__Modification records__.
=== Section Start ===
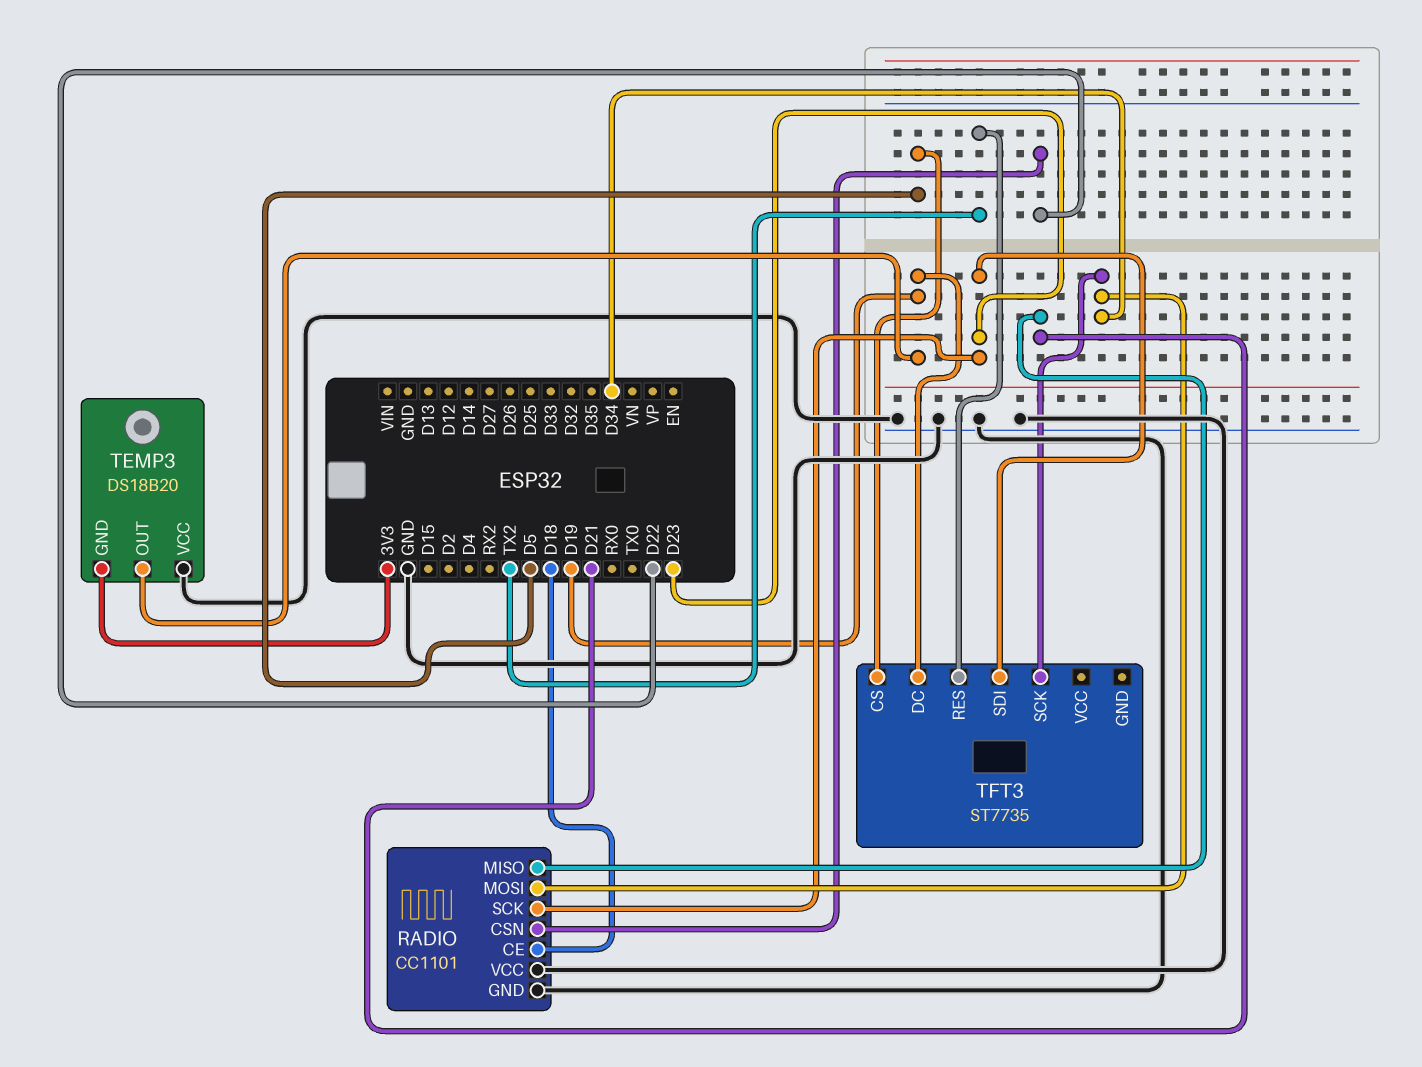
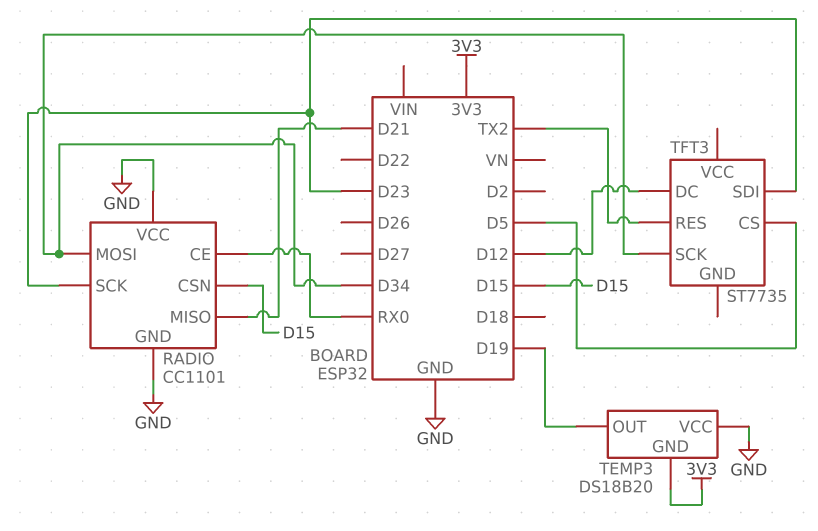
RADIO pin CE: D18 -> RX0
RADIO pin CSN: D22 -> D15
TFT3 pin DC: D19 -> D12

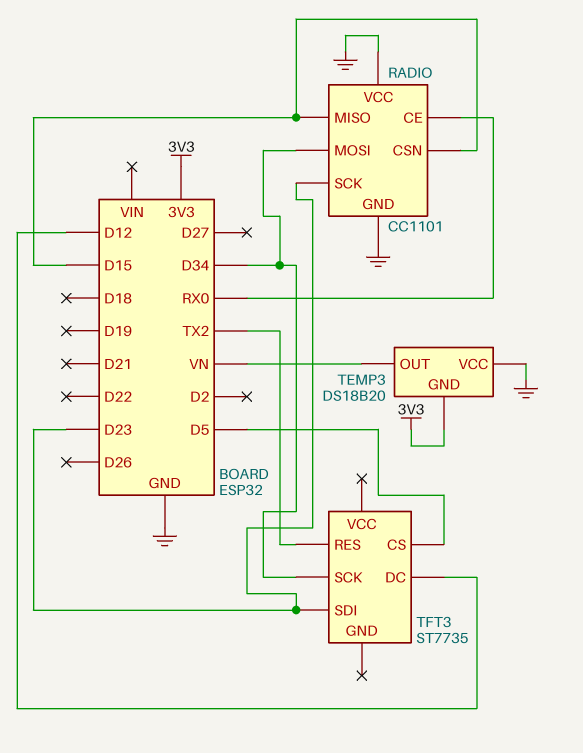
RADIO pin MISO: D21 -> D15
TEMP3 pin OUT: D19 -> VN

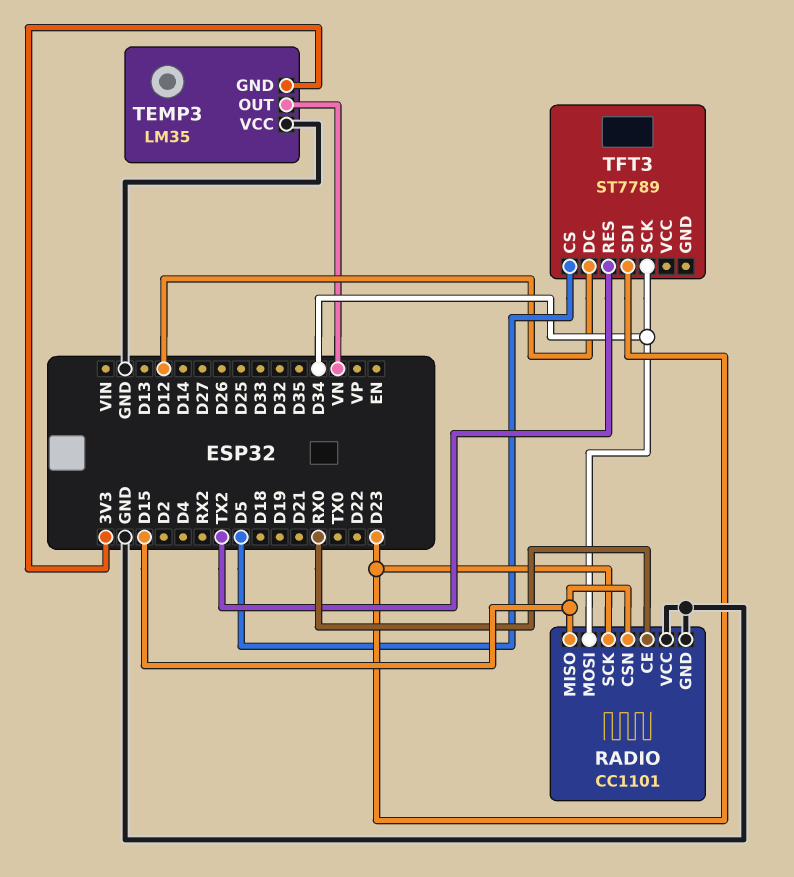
TEMP3: DS18B20 -> LM35
TFT3: ST7735 -> ST7789

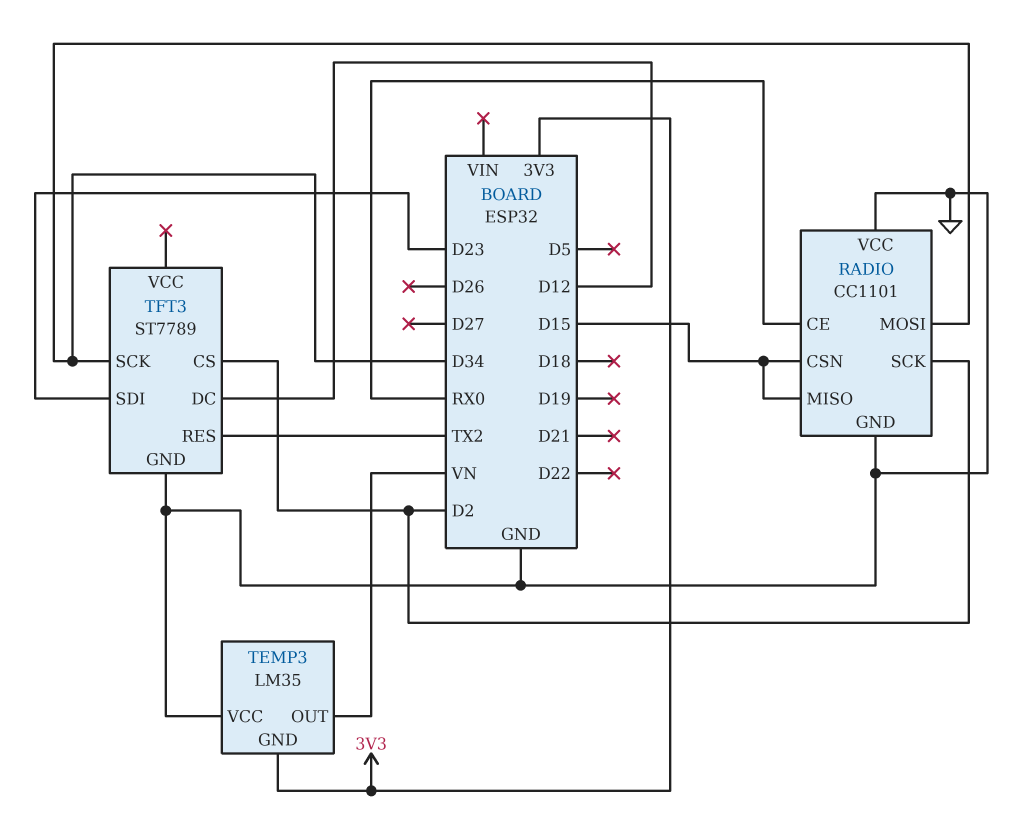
RADIO pin SCK: D23 -> D2
TFT3 pin CS: D5 -> D2
TFT3 pin GND: none -> GND

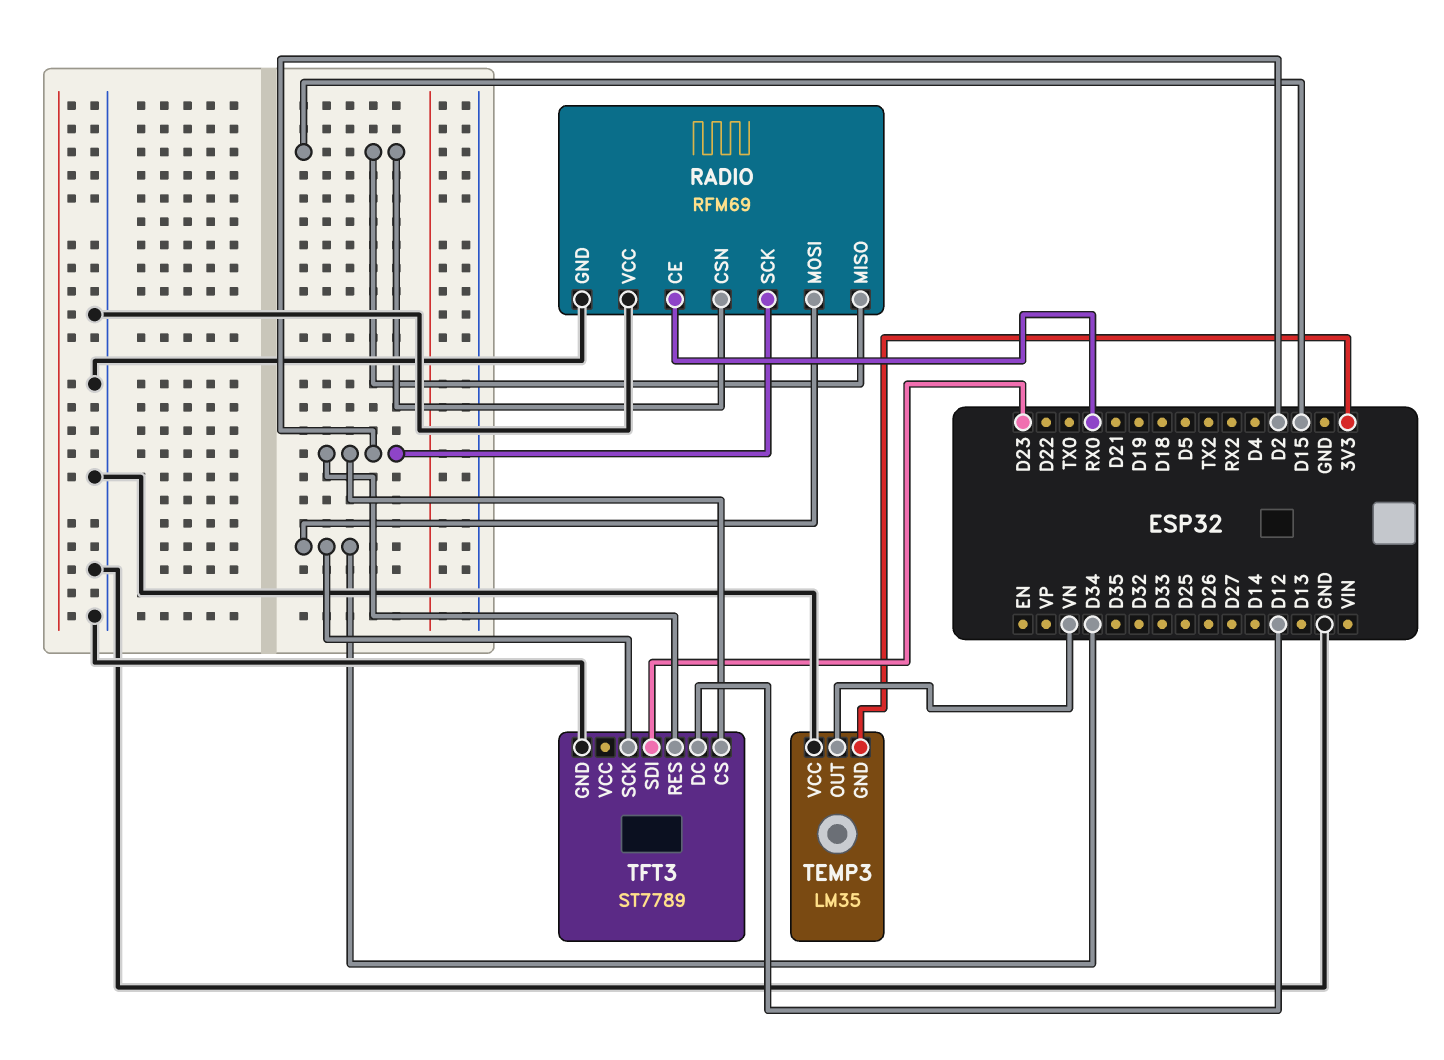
RADIO: CC1101 -> RFM69
TFT3 pin RES: TX2 -> D2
=== Section End ===
__WORK INSTRUCTIONS__.
Note every line above where the string "RADIO" shows up, and copy those lines.

__EXERCISE RESULT__.
RADIO pin CE: D18 -> RX0
RADIO pin CSN: D22 -> D15
RADIO pin MISO: D21 -> D15
RADIO pin SCK: D23 -> D2
RADIO: CC1101 -> RFM69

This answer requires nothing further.